(Exercise requirements): Transcribe the stretch of entries below from the line with "(323, 337) = (482, 202): grey" through the line with "(433, 122) = (291, 353): none", exactly and with both ends included; leave out all other lines.

---------- Records for processing ----------

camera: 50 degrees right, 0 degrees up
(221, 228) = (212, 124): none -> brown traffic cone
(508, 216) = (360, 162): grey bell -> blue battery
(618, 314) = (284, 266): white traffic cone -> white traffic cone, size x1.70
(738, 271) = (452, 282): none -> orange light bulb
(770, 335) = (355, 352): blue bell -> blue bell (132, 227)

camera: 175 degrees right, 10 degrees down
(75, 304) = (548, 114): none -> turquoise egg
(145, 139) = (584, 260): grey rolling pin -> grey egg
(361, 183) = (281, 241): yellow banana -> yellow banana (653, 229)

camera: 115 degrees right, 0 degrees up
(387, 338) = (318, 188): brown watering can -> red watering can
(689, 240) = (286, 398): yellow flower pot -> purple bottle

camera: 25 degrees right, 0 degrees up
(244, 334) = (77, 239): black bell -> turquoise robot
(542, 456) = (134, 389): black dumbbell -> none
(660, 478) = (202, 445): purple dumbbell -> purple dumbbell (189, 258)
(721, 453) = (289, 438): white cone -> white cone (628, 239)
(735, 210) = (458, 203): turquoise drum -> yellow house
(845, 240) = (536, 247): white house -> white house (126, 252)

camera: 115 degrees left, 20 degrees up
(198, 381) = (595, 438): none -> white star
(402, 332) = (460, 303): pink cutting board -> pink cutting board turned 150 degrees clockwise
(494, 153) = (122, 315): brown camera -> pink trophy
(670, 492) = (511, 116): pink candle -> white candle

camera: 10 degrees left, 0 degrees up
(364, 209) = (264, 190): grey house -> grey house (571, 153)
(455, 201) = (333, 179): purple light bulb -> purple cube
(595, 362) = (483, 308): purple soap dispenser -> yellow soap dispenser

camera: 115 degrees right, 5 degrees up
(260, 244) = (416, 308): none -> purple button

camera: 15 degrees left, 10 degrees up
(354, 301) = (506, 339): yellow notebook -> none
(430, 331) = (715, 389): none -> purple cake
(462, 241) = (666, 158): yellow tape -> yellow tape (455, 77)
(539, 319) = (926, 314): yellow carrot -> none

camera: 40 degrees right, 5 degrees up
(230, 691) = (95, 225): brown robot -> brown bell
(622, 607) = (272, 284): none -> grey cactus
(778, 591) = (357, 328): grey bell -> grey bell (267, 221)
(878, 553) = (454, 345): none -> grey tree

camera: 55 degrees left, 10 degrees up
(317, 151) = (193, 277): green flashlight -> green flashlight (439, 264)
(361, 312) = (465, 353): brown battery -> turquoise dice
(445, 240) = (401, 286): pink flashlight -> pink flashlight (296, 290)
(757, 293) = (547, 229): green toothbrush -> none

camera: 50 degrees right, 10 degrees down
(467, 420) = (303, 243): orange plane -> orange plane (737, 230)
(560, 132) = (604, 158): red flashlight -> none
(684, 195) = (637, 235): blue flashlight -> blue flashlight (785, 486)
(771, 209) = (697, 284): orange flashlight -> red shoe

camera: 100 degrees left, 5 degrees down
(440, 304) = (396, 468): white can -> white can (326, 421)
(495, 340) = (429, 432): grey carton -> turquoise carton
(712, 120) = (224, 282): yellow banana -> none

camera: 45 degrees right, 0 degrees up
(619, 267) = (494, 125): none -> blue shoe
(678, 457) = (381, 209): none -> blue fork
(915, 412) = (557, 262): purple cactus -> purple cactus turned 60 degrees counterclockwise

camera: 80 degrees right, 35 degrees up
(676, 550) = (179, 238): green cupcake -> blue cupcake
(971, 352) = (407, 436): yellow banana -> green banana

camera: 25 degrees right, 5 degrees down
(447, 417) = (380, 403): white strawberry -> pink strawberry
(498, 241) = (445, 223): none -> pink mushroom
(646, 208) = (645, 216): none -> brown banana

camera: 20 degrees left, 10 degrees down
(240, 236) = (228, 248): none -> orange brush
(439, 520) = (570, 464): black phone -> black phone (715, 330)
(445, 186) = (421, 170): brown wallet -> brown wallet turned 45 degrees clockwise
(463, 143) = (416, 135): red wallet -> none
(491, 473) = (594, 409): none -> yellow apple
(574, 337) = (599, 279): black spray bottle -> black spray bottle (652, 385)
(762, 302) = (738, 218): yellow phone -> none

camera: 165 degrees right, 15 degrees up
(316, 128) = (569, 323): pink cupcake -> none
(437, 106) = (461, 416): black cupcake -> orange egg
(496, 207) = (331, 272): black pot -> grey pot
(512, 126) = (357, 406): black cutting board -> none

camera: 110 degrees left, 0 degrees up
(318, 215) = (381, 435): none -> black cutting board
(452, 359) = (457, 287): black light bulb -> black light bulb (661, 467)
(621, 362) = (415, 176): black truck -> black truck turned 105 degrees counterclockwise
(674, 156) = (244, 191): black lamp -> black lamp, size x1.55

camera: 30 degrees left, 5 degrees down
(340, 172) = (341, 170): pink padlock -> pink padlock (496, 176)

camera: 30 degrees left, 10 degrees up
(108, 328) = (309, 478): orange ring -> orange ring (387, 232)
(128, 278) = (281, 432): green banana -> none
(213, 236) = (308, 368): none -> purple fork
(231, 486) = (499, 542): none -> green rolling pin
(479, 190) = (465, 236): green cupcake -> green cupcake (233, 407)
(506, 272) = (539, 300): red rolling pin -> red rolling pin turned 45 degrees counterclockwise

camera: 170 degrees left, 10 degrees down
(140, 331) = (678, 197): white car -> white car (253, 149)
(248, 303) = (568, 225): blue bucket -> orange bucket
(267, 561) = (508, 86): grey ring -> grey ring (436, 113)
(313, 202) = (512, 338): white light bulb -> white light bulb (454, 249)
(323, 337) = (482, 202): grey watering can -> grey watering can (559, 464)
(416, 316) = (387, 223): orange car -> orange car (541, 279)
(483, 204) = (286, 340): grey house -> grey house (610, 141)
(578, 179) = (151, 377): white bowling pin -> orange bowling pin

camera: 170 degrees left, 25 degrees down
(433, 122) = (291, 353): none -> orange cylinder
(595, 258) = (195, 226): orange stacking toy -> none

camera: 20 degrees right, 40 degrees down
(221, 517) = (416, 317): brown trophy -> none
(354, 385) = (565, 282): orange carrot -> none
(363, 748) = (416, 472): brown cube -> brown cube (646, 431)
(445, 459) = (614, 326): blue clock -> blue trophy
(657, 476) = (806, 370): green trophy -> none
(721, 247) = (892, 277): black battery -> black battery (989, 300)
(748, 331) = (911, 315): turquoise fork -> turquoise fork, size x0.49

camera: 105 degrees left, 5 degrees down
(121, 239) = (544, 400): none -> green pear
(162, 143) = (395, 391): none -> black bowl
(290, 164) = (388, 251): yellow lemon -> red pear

----------

(Output):
(323, 337) = (482, 202): grey watering can -> grey watering can (559, 464)
(416, 316) = (387, 223): orange car -> orange car (541, 279)
(483, 204) = (286, 340): grey house -> grey house (610, 141)
(578, 179) = (151, 377): white bowling pin -> orange bowling pin

camera: 170 degrees left, 25 degrees down
(433, 122) = (291, 353): none -> orange cylinder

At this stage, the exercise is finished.